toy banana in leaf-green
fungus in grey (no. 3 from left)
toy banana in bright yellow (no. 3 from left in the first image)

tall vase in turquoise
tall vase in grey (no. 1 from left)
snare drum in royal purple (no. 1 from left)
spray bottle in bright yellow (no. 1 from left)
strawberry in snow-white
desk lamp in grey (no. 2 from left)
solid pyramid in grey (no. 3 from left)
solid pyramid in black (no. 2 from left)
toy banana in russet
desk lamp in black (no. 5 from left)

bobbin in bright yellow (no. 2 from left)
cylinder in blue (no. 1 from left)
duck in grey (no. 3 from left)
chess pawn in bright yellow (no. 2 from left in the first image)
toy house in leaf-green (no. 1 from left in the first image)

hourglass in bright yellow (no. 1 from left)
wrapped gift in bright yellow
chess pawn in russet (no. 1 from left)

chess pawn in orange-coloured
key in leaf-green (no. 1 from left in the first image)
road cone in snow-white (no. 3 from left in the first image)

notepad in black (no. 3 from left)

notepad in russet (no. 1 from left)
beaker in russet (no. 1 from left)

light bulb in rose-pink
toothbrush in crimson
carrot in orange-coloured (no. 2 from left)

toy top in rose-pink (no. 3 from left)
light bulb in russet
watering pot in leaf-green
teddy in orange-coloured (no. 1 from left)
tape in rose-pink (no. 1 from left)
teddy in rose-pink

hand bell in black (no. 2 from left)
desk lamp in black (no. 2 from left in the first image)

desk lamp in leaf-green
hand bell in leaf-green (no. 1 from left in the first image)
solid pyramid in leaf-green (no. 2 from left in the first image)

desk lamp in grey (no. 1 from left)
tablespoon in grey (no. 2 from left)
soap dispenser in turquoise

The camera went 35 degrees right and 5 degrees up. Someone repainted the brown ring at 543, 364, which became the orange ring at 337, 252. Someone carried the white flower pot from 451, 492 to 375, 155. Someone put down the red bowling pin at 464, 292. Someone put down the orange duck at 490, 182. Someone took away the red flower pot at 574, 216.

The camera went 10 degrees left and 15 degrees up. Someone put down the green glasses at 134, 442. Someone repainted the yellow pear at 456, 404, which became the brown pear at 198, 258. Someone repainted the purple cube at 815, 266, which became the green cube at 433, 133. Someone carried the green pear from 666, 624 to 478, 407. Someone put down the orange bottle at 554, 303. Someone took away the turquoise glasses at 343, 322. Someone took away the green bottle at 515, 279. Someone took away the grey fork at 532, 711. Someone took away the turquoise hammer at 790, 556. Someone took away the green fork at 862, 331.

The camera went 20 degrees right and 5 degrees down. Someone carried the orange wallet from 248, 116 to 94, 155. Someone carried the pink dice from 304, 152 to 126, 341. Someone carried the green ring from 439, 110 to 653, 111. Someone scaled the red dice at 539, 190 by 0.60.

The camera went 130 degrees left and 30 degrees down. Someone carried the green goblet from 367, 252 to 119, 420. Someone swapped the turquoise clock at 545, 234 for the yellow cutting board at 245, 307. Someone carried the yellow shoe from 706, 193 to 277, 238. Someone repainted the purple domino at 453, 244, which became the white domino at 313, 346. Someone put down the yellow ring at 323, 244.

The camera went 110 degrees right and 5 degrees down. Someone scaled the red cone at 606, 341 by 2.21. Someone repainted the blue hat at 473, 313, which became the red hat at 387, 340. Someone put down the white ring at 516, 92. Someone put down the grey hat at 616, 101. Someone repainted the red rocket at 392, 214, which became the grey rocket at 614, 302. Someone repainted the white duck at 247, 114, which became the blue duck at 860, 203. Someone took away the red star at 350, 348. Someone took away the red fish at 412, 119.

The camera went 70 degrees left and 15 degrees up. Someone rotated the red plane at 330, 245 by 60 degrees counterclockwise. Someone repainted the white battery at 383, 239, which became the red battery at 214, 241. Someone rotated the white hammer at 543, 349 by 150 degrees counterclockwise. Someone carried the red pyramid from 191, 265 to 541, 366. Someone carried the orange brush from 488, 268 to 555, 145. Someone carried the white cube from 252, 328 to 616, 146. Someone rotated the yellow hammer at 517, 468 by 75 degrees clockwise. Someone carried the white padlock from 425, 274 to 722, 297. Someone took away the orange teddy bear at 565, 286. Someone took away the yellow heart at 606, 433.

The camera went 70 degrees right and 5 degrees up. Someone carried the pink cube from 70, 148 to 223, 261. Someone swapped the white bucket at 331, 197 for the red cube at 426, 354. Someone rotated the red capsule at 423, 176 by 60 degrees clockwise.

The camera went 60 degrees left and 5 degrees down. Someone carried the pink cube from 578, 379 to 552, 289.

PROBLEM> The entries above must be returned in full, exactly as shown.

OUTPUT OF THE EXERCISE>
toy banana in leaf-green
fungus in grey (no. 3 from left)
toy banana in bright yellow (no. 3 from left in the first image)

tall vase in turquoise
tall vase in grey (no. 1 from left)
snare drum in royal purple (no. 1 from left)
spray bottle in bright yellow (no. 1 from left)
strawberry in snow-white
desk lamp in grey (no. 2 from left)
solid pyramid in grey (no. 3 from left)
solid pyramid in black (no. 2 from left)
toy banana in russet
desk lamp in black (no. 5 from left)

bobbin in bright yellow (no. 2 from left)
cylinder in blue (no. 1 from left)
duck in grey (no. 3 from left)
chess pawn in bright yellow (no. 2 from left in the first image)
toy house in leaf-green (no. 1 from left in the first image)

hourglass in bright yellow (no. 1 from left)
wrapped gift in bright yellow
chess pawn in russet (no. 1 from left)

chess pawn in orange-coloured
key in leaf-green (no. 1 from left in the first image)
road cone in snow-white (no. 3 from left in the first image)

notepad in black (no. 3 from left)

notepad in russet (no. 1 from left)
beaker in russet (no. 1 from left)

light bulb in rose-pink
toothbrush in crimson
carrot in orange-coloured (no. 2 from left)

toy top in rose-pink (no. 3 from left)
light bulb in russet
watering pot in leaf-green
teddy in orange-coloured (no. 1 from left)
tape in rose-pink (no. 1 from left)
teddy in rose-pink

hand bell in black (no. 2 from left)
desk lamp in black (no. 2 from left in the first image)

desk lamp in leaf-green
hand bell in leaf-green (no. 1 from left in the first image)
solid pyramid in leaf-green (no. 2 from left in the first image)

desk lamp in grey (no. 1 from left)
tablespoon in grey (no. 2 from left)
soap dispenser in turquoise

The camera went 35 degrees right and 5 degrees up. Someone repainted the brown ring at 543, 364, which became the orange ring at 337, 252. Someone carried the white flower pot from 451, 492 to 375, 155. Someone put down the red bowling pin at 464, 292. Someone put down the orange duck at 490, 182. Someone took away the red flower pot at 574, 216.

The camera went 10 degrees left and 15 degrees up. Someone put down the green glasses at 134, 442. Someone repainted the yellow pear at 456, 404, which became the brown pear at 198, 258. Someone repainted the purple cube at 815, 266, which became the green cube at 433, 133. Someone carried the green pear from 666, 624 to 478, 407. Someone put down the orange bottle at 554, 303. Someone took away the turquoise glasses at 343, 322. Someone took away the green bottle at 515, 279. Someone took away the grey fork at 532, 711. Someone took away the turquoise hammer at 790, 556. Someone took away the green fork at 862, 331.

The camera went 20 degrees right and 5 degrees down. Someone carried the orange wallet from 248, 116 to 94, 155. Someone carried the pink dice from 304, 152 to 126, 341. Someone carried the green ring from 439, 110 to 653, 111. Someone scaled the red dice at 539, 190 by 0.60.

The camera went 130 degrees left and 30 degrees down. Someone carried the green goblet from 367, 252 to 119, 420. Someone swapped the turquoise clock at 545, 234 for the yellow cutting board at 245, 307. Someone carried the yellow shoe from 706, 193 to 277, 238. Someone repainted the purple domino at 453, 244, which became the white domino at 313, 346. Someone put down the yellow ring at 323, 244.

The camera went 110 degrees right and 5 degrees down. Someone scaled the red cone at 606, 341 by 2.21. Someone repainted the blue hat at 473, 313, which became the red hat at 387, 340. Someone put down the white ring at 516, 92. Someone put down the grey hat at 616, 101. Someone repainted the red rocket at 392, 214, which became the grey rocket at 614, 302. Someone repainted the white duck at 247, 114, which became the blue duck at 860, 203. Someone took away the red star at 350, 348. Someone took away the red fish at 412, 119.

The camera went 70 degrees left and 15 degrees up. Someone rotated the red plane at 330, 245 by 60 degrees counterclockwise. Someone repainted the white battery at 383, 239, which became the red battery at 214, 241. Someone rotated the white hammer at 543, 349 by 150 degrees counterclockwise. Someone carried the red pyramid from 191, 265 to 541, 366. Someone carried the orange brush from 488, 268 to 555, 145. Someone carried the white cube from 252, 328 to 616, 146. Someone rotated the yellow hammer at 517, 468 by 75 degrees clockwise. Someone carried the white padlock from 425, 274 to 722, 297. Someone took away the orange teddy bear at 565, 286. Someone took away the yellow heart at 606, 433.

The camera went 70 degrees right and 5 degrees up. Someone carried the pink cube from 70, 148 to 223, 261. Someone swapped the white bucket at 331, 197 for the red cube at 426, 354. Someone rotated the red capsule at 423, 176 by 60 degrees clockwise.

The camera went 60 degrees left and 5 degrees down. Someone carried the pink cube from 578, 379 to 552, 289.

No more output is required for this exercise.